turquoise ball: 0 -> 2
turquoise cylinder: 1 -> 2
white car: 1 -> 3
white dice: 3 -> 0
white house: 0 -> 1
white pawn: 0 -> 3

* * * * * * * * *

- _What the task asks_: Exactly as they appear, restate all of the entries.

- _Solved exercise_:
turquoise ball: 0 -> 2
turquoise cylinder: 1 -> 2
white car: 1 -> 3
white dice: 3 -> 0
white house: 0 -> 1
white pawn: 0 -> 3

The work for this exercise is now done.